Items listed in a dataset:
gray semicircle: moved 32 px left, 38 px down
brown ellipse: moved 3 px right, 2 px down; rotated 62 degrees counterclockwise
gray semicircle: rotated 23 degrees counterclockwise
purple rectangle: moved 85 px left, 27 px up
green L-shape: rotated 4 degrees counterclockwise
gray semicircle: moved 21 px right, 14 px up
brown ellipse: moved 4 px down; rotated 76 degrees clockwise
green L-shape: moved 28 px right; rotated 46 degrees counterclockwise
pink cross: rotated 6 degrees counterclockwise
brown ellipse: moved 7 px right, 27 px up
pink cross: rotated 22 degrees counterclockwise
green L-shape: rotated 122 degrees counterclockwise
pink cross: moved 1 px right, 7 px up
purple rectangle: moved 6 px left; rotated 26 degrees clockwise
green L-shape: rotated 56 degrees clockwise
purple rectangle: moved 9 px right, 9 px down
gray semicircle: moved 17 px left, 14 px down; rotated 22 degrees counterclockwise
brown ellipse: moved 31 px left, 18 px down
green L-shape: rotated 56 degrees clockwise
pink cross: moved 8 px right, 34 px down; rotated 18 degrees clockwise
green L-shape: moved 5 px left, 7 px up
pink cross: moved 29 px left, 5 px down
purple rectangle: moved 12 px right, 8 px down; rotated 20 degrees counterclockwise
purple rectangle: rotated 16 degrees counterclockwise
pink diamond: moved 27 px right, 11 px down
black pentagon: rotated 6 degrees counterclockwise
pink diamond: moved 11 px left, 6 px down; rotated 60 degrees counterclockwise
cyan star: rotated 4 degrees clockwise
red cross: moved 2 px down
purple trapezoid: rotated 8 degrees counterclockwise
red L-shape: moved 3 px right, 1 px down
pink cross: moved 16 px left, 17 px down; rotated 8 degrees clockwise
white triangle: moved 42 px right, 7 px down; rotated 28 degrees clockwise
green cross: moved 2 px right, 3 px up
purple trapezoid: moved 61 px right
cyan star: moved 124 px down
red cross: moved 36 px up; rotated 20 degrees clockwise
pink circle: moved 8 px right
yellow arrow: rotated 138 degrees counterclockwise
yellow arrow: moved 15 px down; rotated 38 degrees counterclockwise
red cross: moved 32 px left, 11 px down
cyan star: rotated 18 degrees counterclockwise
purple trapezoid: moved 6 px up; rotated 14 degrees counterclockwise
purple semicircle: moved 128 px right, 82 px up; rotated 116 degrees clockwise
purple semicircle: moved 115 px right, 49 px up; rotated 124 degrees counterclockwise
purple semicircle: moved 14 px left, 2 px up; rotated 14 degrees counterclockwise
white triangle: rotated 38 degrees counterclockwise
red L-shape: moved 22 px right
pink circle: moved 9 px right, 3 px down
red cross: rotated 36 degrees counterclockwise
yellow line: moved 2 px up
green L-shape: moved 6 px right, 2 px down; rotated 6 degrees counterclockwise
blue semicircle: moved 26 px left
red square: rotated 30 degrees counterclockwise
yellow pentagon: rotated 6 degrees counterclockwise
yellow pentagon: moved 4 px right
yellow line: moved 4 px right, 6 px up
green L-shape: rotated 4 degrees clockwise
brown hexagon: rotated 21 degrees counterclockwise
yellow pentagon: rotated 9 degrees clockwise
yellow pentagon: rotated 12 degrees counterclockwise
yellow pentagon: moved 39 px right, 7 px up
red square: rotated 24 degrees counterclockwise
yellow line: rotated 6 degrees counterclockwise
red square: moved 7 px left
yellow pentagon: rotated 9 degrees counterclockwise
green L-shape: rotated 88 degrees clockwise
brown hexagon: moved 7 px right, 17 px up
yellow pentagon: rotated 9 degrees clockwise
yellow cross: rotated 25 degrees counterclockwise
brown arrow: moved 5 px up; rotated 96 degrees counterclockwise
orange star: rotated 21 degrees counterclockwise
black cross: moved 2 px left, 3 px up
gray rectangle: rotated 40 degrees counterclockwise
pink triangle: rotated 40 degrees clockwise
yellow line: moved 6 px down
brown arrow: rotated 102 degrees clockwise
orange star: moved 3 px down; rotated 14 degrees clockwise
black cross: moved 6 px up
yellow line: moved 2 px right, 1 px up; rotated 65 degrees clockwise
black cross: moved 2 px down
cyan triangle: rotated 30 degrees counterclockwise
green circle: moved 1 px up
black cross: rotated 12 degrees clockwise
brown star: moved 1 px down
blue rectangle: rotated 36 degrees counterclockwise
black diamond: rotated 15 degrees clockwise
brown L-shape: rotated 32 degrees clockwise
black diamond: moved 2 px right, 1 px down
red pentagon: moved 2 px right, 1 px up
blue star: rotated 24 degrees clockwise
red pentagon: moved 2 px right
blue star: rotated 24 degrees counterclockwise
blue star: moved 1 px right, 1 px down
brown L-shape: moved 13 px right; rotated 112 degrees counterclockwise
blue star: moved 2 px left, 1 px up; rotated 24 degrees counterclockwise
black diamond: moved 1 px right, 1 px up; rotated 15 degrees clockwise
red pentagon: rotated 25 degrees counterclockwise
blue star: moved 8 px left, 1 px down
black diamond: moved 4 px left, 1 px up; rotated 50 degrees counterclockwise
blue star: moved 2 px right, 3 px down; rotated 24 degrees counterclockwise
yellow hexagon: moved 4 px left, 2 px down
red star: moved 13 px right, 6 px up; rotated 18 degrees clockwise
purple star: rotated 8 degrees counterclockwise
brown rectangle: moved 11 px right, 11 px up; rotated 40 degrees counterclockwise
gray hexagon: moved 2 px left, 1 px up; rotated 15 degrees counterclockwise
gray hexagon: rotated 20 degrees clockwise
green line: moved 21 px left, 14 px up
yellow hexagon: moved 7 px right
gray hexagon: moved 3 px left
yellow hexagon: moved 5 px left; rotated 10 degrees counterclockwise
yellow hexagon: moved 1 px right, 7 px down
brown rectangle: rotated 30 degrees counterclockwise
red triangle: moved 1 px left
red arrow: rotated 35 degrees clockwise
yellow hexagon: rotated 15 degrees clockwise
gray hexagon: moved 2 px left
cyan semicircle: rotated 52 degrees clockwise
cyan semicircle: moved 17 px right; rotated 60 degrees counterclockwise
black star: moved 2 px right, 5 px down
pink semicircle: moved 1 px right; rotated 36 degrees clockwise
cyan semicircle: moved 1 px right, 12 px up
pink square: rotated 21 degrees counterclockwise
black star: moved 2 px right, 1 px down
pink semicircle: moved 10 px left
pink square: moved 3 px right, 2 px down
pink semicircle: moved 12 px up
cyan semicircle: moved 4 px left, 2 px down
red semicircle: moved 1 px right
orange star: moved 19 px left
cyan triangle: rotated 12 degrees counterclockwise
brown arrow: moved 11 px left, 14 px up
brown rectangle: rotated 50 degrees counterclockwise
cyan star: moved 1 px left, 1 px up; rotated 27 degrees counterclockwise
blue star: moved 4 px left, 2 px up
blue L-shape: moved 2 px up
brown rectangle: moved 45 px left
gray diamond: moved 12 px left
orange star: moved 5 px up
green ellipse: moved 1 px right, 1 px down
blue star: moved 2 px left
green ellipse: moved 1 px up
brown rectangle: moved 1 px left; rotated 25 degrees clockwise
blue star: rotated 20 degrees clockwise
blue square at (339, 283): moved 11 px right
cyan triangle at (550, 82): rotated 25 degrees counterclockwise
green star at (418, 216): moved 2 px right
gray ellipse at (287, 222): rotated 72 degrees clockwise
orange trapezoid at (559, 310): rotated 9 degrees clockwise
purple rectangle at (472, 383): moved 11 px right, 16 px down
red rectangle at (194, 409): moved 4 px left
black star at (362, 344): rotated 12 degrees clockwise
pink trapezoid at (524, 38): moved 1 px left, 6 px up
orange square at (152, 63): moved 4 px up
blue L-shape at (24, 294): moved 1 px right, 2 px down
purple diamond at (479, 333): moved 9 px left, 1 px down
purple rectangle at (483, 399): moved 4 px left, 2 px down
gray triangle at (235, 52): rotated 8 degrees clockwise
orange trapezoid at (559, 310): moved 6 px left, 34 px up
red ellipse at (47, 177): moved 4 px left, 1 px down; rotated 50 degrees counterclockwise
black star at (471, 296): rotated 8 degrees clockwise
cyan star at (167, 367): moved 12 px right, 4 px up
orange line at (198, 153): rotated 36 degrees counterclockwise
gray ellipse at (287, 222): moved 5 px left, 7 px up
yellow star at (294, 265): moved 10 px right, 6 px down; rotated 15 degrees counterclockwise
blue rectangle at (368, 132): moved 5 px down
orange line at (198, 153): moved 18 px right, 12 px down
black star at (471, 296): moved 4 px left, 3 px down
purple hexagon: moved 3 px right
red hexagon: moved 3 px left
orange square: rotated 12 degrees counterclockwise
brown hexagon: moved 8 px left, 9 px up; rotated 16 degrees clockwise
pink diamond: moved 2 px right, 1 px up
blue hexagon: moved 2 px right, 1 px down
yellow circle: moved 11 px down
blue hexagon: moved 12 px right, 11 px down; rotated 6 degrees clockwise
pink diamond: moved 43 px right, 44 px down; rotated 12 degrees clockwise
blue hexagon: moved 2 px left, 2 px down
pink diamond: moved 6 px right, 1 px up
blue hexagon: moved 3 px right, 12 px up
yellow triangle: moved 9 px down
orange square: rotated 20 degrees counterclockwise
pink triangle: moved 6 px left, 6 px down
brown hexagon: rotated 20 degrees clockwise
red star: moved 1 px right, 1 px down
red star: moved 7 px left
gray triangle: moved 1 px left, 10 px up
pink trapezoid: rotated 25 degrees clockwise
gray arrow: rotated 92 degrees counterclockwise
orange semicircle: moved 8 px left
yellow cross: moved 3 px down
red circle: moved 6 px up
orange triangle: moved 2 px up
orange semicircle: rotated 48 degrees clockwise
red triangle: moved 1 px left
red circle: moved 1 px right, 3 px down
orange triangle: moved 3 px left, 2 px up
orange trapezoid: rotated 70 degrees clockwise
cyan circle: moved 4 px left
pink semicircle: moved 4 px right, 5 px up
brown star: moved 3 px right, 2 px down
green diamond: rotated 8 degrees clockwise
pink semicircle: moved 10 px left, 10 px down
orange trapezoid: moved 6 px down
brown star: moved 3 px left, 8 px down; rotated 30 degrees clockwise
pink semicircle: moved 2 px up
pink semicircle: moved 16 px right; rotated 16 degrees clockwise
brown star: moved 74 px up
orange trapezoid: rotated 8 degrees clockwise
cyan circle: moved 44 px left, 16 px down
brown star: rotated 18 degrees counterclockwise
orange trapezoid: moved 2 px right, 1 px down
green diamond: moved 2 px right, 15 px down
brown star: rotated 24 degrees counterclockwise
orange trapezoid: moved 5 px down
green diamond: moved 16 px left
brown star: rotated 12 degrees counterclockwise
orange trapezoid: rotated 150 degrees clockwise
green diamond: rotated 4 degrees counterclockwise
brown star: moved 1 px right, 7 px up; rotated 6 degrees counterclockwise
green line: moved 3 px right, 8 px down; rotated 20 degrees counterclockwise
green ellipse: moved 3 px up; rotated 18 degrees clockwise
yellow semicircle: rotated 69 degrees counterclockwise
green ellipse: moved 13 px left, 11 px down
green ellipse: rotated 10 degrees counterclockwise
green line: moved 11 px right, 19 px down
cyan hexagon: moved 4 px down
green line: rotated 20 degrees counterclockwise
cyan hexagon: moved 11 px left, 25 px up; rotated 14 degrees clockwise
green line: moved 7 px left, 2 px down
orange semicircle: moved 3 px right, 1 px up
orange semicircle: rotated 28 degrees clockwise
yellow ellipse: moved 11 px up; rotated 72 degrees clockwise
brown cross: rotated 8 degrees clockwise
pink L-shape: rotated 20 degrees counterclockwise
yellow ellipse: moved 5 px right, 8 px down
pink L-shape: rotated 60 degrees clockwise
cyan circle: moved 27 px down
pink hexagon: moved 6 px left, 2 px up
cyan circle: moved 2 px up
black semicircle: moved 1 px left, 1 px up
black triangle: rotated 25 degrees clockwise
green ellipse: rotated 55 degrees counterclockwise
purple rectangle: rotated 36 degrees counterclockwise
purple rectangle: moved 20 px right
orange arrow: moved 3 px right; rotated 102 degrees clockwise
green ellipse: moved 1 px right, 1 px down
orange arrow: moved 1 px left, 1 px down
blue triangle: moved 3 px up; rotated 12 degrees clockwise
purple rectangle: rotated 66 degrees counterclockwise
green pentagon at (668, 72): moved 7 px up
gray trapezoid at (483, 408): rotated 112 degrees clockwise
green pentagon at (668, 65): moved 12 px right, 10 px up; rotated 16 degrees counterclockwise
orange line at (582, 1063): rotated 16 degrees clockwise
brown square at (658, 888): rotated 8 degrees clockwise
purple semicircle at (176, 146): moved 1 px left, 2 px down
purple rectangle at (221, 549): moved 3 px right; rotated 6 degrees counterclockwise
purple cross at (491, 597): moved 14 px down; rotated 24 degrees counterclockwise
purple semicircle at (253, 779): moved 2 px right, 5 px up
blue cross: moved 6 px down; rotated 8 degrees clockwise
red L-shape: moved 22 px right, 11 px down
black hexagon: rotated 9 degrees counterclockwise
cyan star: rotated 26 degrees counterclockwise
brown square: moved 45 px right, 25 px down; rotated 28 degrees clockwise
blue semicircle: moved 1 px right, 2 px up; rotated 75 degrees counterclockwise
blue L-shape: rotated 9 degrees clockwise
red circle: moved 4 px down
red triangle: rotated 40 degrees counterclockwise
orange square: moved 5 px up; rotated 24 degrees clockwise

TASK BRIEF: Reproduce everything from the start of the records down to the line containing "gray semicircle: moved 21 px right, 14 px up", substituting "anticlockwise" for "counterclockwise" and leaving every other character unchanged. Return only those lines.

TASK OUTPUT:
gray semicircle: moved 32 px left, 38 px down
brown ellipse: moved 3 px right, 2 px down; rotated 62 degrees anticlockwise
gray semicircle: rotated 23 degrees anticlockwise
purple rectangle: moved 85 px left, 27 px up
green L-shape: rotated 4 degrees anticlockwise
gray semicircle: moved 21 px right, 14 px up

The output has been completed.